▶ _Exercise directions_
A verbatim copy is needed of the lines below from the one containing "SOIL1 pin AO: 9 -> A1" up to and including the one containing "SOIL1: YL-69 -> FC-28", excluding pictures.

Records from a data source:
○ ○ ○ ○

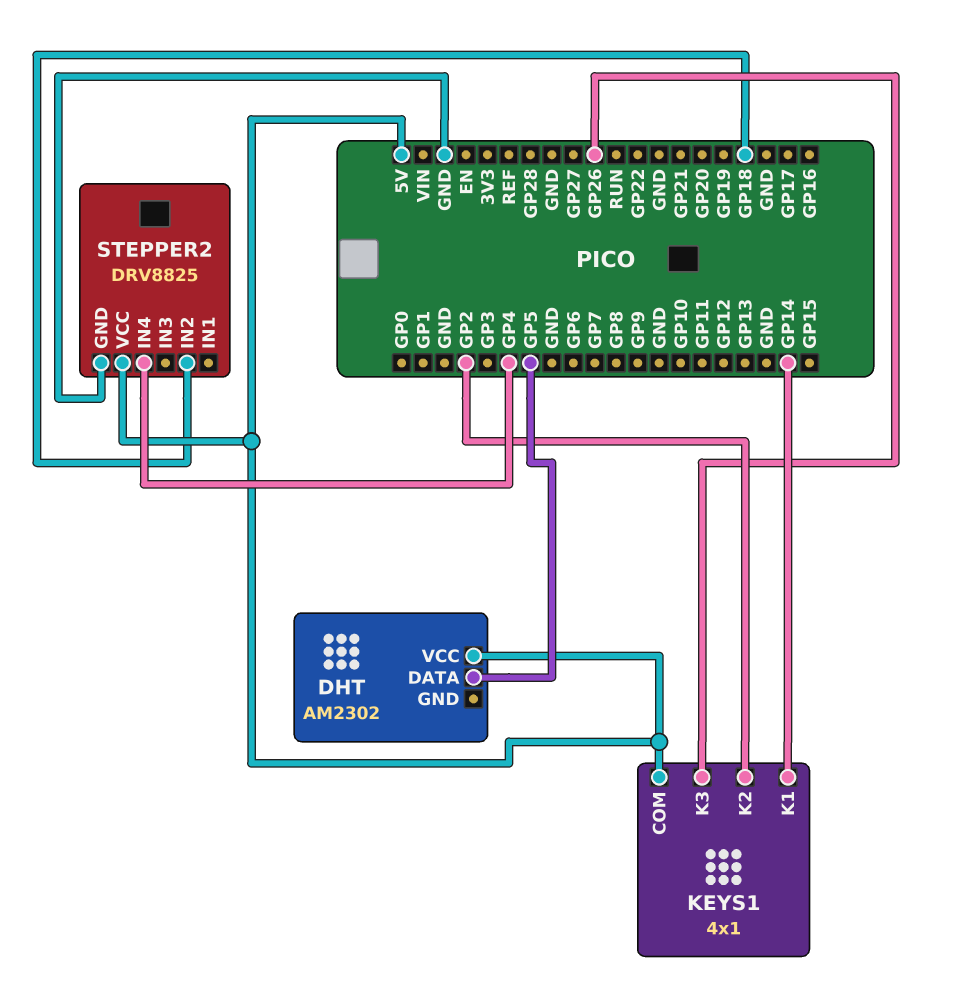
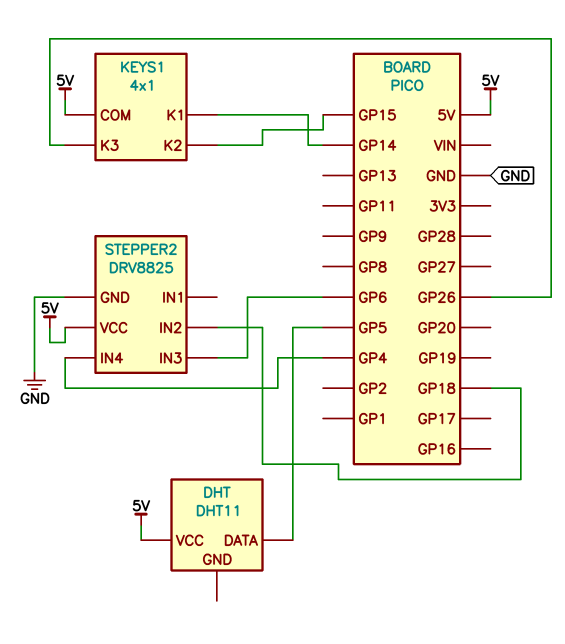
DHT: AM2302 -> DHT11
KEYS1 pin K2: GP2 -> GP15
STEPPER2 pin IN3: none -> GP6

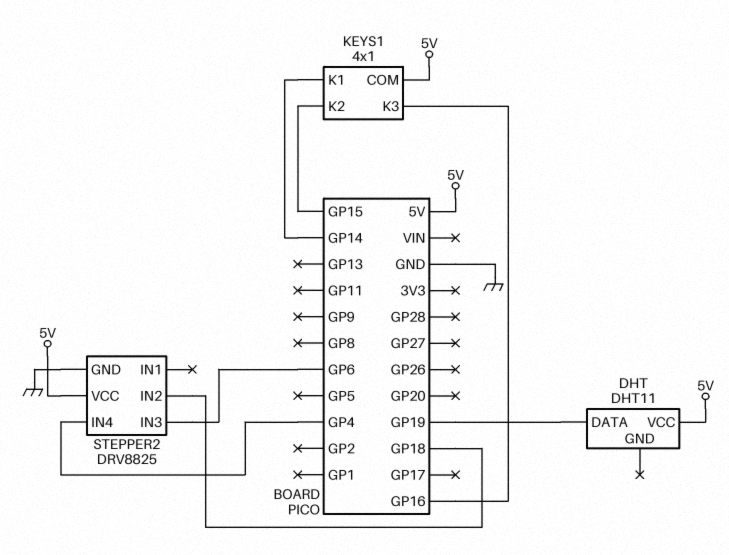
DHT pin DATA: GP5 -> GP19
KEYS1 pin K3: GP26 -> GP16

○ ○ ○ ○

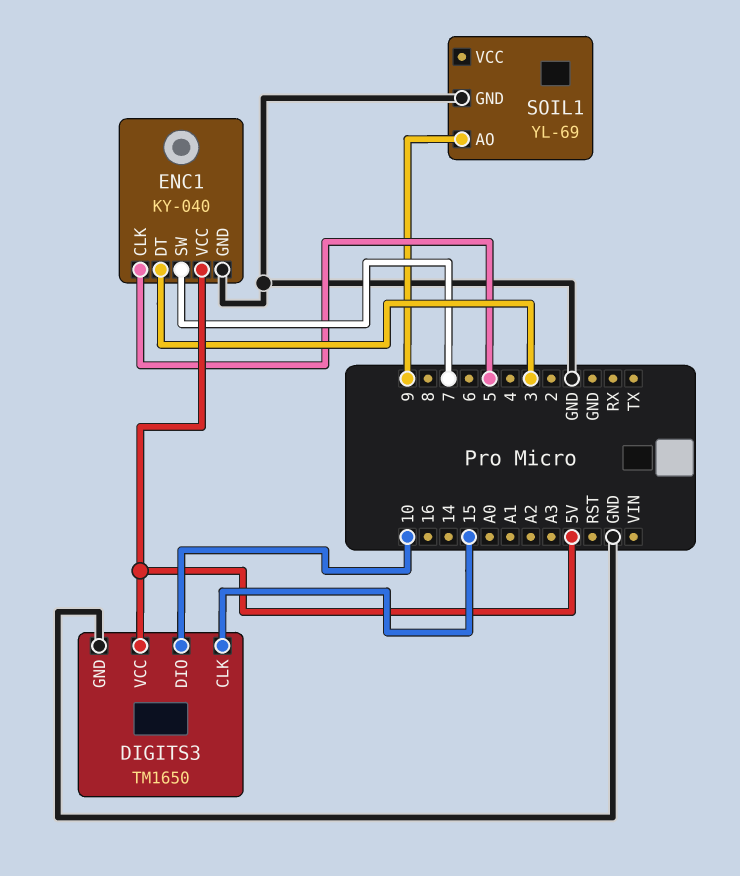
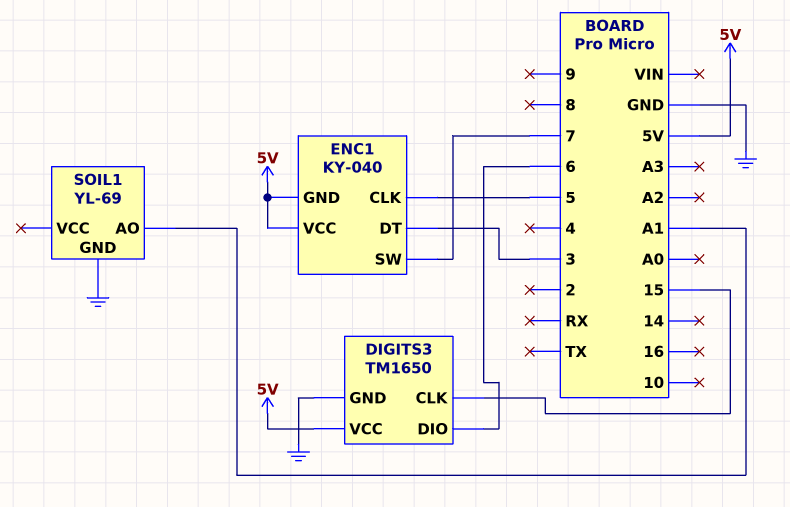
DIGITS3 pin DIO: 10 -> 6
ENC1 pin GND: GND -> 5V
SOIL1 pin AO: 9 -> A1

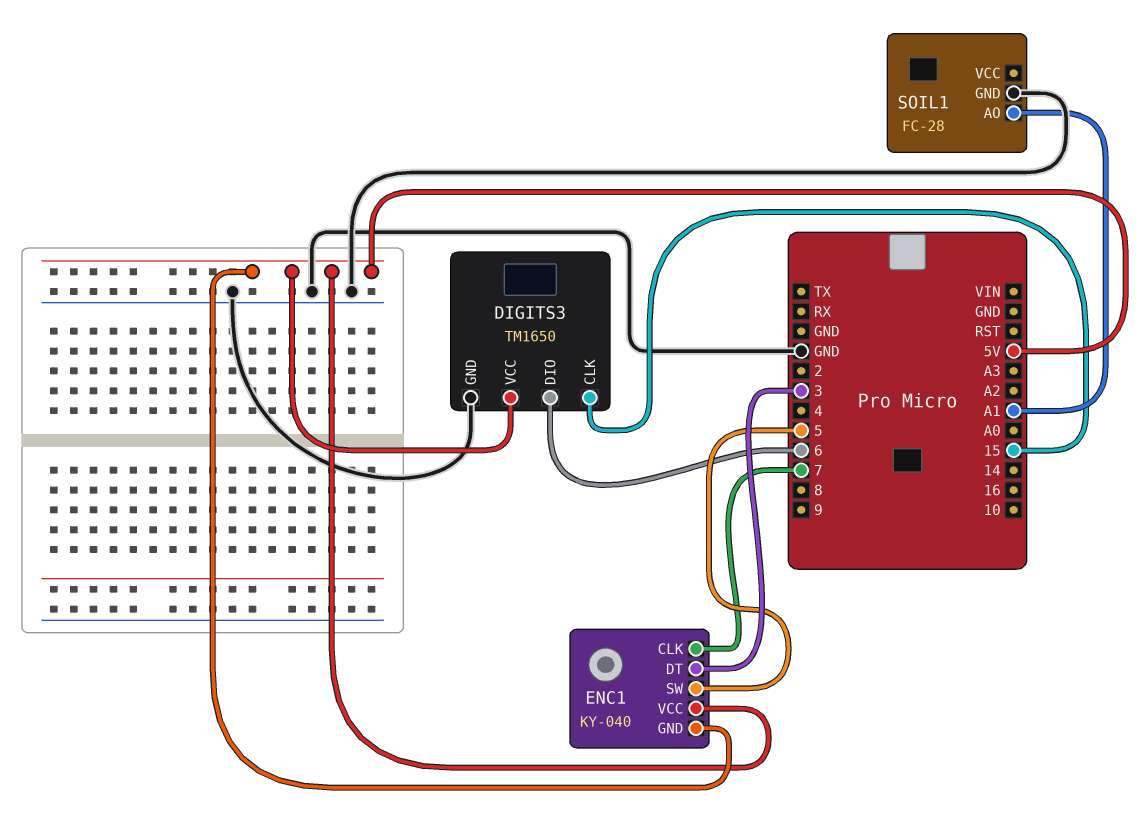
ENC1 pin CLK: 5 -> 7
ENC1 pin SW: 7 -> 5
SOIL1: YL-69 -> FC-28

○ ○ ○ ○

▶ _Your solution_
SOIL1 pin AO: 9 -> A1

ENC1 pin CLK: 5 -> 7
ENC1 pin SW: 7 -> 5
SOIL1: YL-69 -> FC-28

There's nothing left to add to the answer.